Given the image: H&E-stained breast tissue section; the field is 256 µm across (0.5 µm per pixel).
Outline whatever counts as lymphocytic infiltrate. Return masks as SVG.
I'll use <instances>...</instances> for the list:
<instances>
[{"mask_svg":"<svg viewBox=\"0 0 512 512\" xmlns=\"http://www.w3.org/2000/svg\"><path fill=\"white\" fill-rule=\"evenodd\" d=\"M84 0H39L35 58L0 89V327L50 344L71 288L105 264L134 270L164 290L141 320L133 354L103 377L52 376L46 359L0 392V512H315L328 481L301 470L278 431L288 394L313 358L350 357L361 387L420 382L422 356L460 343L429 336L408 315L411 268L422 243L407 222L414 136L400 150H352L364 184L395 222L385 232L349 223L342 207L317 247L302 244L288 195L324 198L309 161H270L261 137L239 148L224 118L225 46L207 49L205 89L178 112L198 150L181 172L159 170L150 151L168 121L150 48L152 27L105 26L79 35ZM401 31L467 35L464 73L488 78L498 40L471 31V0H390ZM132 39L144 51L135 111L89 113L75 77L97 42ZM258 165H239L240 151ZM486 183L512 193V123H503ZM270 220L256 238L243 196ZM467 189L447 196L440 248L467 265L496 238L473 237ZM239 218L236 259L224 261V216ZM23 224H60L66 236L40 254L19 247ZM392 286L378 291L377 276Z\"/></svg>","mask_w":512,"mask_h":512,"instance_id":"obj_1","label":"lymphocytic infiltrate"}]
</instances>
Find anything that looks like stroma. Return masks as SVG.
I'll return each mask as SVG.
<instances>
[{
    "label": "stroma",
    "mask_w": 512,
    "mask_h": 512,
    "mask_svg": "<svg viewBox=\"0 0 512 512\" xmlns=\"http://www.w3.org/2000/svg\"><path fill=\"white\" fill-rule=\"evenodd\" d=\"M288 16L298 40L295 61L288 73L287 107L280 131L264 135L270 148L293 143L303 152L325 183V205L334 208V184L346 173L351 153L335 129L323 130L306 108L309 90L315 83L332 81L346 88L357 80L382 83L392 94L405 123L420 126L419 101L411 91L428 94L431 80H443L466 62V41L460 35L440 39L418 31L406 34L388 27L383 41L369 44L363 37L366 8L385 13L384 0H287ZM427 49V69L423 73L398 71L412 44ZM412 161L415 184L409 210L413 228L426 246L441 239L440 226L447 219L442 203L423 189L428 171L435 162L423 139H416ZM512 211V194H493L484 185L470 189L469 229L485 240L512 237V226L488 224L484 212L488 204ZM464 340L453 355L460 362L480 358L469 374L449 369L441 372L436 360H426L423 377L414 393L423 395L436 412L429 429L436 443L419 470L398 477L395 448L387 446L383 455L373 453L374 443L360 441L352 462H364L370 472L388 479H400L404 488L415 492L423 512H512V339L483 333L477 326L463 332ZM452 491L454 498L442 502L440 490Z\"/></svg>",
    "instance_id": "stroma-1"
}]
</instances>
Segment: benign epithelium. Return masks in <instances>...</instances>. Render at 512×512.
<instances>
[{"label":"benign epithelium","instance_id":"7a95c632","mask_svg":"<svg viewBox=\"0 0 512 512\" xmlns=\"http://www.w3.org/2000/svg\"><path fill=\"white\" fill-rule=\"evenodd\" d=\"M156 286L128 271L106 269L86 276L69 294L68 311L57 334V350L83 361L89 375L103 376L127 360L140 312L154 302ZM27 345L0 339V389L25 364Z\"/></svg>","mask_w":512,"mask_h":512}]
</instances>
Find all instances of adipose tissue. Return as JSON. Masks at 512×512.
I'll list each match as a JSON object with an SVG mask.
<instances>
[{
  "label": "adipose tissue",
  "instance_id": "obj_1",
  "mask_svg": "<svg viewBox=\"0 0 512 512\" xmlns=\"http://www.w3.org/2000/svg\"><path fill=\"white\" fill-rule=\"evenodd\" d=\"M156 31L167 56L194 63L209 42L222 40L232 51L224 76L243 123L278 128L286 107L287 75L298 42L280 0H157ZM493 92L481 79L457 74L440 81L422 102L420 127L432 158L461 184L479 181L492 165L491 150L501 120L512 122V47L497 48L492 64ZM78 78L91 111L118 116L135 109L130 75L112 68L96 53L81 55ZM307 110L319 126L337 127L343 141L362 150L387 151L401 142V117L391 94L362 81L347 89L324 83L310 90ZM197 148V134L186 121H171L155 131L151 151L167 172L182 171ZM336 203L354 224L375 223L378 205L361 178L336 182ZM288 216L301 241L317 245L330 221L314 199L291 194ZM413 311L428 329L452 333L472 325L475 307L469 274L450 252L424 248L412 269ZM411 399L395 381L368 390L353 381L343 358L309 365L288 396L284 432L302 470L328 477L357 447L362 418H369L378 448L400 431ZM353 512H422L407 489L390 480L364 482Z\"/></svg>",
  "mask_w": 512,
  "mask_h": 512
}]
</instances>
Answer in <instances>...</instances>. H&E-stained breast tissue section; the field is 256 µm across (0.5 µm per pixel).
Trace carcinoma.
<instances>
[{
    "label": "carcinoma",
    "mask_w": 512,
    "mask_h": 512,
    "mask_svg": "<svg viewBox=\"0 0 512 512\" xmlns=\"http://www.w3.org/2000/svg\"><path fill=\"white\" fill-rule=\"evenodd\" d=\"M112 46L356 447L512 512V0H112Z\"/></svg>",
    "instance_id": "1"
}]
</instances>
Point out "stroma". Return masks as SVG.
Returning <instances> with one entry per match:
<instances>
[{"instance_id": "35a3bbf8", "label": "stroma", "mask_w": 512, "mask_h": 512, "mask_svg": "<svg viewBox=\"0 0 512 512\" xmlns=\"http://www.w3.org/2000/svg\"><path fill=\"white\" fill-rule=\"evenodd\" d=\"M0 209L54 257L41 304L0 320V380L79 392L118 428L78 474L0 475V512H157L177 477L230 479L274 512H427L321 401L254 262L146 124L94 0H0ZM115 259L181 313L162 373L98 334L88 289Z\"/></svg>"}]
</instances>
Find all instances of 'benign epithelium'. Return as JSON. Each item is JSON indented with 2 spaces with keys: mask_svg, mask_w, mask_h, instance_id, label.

What is needed >>
Using the listing above, please repeat every entry exactly.

Exercise output >>
Given the image: H&E-stained breast tissue section; the field is 256 µm across (0.5 µm per pixel).
Outline whatever counts as lymphocytic infiltrate. Return masks as SVG.
I'll use <instances>...</instances> for the list:
<instances>
[{"mask_svg":"<svg viewBox=\"0 0 512 512\" xmlns=\"http://www.w3.org/2000/svg\"><path fill=\"white\" fill-rule=\"evenodd\" d=\"M84 0H39L35 58L0 89V327L50 344L71 288L105 264L134 270L164 290L141 320L133 354L103 377L52 376L46 359L0 392V512H315L328 481L301 470L278 431L288 394L313 358L350 357L361 387L420 382L422 356L460 343L429 336L408 315L411 268L422 243L407 222L414 136L400 150H352L364 184L395 222L385 232L349 223L342 207L317 247L302 244L288 195L324 198L309 161H270L261 137L239 148L224 118L225 46L207 49L205 89L178 112L198 150L181 172L159 170L150 151L168 121L150 48L152 27L105 26L79 35ZM401 31L467 35L464 73L488 78L498 40L471 31V0H390ZM132 39L144 51L135 111L89 113L75 77L97 42ZM258 165H239L240 151ZM486 183L512 193V123H503ZM270 220L256 238L243 196ZM467 189L447 196L440 248L467 265L496 238L473 237ZM239 218L236 259L224 261V216ZM23 224H60L66 236L40 254L19 247ZM392 286L378 291L377 276Z\"/></svg>","mask_w":512,"mask_h":512,"instance_id":"obj_1","label":"lymphocytic infiltrate"}]
</instances>
Find anything that looks like stroma. Return masks as SVG.
I'll return each mask as SVG.
<instances>
[{
    "label": "stroma",
    "mask_w": 512,
    "mask_h": 512,
    "mask_svg": "<svg viewBox=\"0 0 512 512\" xmlns=\"http://www.w3.org/2000/svg\"><path fill=\"white\" fill-rule=\"evenodd\" d=\"M288 16L298 40L295 61L288 73L287 107L280 131L264 135L270 148L293 143L303 152L325 183V205L334 208V184L346 173L351 153L335 129L323 130L306 108L309 90L315 83L332 81L346 88L357 80L382 83L392 94L405 123L420 126L419 101L411 91L428 94L431 80H443L466 62V41L460 35L440 39L418 31L406 34L388 27L383 41L369 44L363 37L366 8L385 13L384 0H287ZM427 49V69L423 73L398 71L412 44ZM412 161L415 184L409 210L413 228L426 246L441 239L440 226L447 219L442 203L423 189L428 171L435 162L423 139H416ZM512 211V194H493L484 185L470 189L469 229L485 240L512 237V226L488 224L484 212L488 204ZM464 340L453 355L460 362L480 358L469 374L449 369L441 372L436 360H426L423 377L414 393L423 395L436 412L429 429L436 443L419 470L398 477L395 448L387 446L383 455L373 453L374 443L360 441L352 462H364L370 472L388 479H400L404 488L415 492L423 512H512V339L483 333L477 326L463 332ZM452 491L454 498L442 502L440 490Z\"/></svg>",
    "instance_id": "stroma-1"
}]
</instances>
Segment: benign epithelium. Return masks in <instances>...</instances>. Render at 512×512.
<instances>
[{"label":"benign epithelium","instance_id":"7a95c632","mask_svg":"<svg viewBox=\"0 0 512 512\" xmlns=\"http://www.w3.org/2000/svg\"><path fill=\"white\" fill-rule=\"evenodd\" d=\"M156 286L128 271L106 269L86 276L69 294L68 311L57 334V350L83 361L89 375L103 376L127 360L140 312L154 302ZM27 345L0 339V389L25 364Z\"/></svg>","mask_w":512,"mask_h":512}]
</instances>
Find all instances of adipose tissue. Return as JSON. Masks at 512×512.
I'll list each match as a JSON object with an SVG mask.
<instances>
[{
  "label": "adipose tissue",
  "instance_id": "obj_1",
  "mask_svg": "<svg viewBox=\"0 0 512 512\" xmlns=\"http://www.w3.org/2000/svg\"><path fill=\"white\" fill-rule=\"evenodd\" d=\"M156 31L167 56L194 63L209 42L222 40L232 51L224 76L243 123L278 128L286 107L287 75L298 42L280 0H157ZM493 92L481 79L457 74L440 81L422 102L420 127L432 158L461 184L479 181L492 165L491 150L501 120L512 122V47L497 48L492 64ZM78 78L91 111L118 116L135 109L130 75L112 68L96 53L81 55ZM307 110L319 126L337 127L343 141L362 150L387 151L401 142V117L391 94L362 81L347 89L324 83L310 90ZM197 148V134L186 121H171L155 131L151 151L167 172L182 171ZM336 203L354 224L375 223L378 205L361 178L336 182ZM288 216L301 241L317 245L330 221L314 199L291 194ZM413 311L428 329L452 333L472 325L475 307L469 274L450 252L424 248L412 269ZM411 399L395 381L368 390L353 381L343 358L309 365L288 396L284 432L302 470L328 477L357 447L362 418H369L378 448L400 431ZM353 512H422L407 489L390 480L364 482Z\"/></svg>",
  "mask_w": 512,
  "mask_h": 512
}]
</instances>
Answer in <instances>...</instances>. H&E-stained breast tissue section; the field is 256 µm across (0.5 µm per pixel).
Trace carcinoma.
<instances>
[{
    "label": "carcinoma",
    "mask_w": 512,
    "mask_h": 512,
    "mask_svg": "<svg viewBox=\"0 0 512 512\" xmlns=\"http://www.w3.org/2000/svg\"><path fill=\"white\" fill-rule=\"evenodd\" d=\"M112 46L356 447L512 512V0H112Z\"/></svg>",
    "instance_id": "1"
}]
</instances>
Point out "stroma". Return masks as SVG.
Returning <instances> with one entry per match:
<instances>
[{"instance_id": "35a3bbf8", "label": "stroma", "mask_w": 512, "mask_h": 512, "mask_svg": "<svg viewBox=\"0 0 512 512\" xmlns=\"http://www.w3.org/2000/svg\"><path fill=\"white\" fill-rule=\"evenodd\" d=\"M0 209L54 257L41 304L0 320V380L79 392L118 428L78 474L0 475V512H157L177 477L230 479L274 512H427L321 401L254 262L146 124L94 0H0ZM115 259L181 313L162 373L98 334L88 289Z\"/></svg>"}]
</instances>
Find all instances of 'benign epithelium'. Return as JSON. Each item is JSON indented with 2 spaces with keys: mask_svg, mask_w, mask_h, instance_id, label.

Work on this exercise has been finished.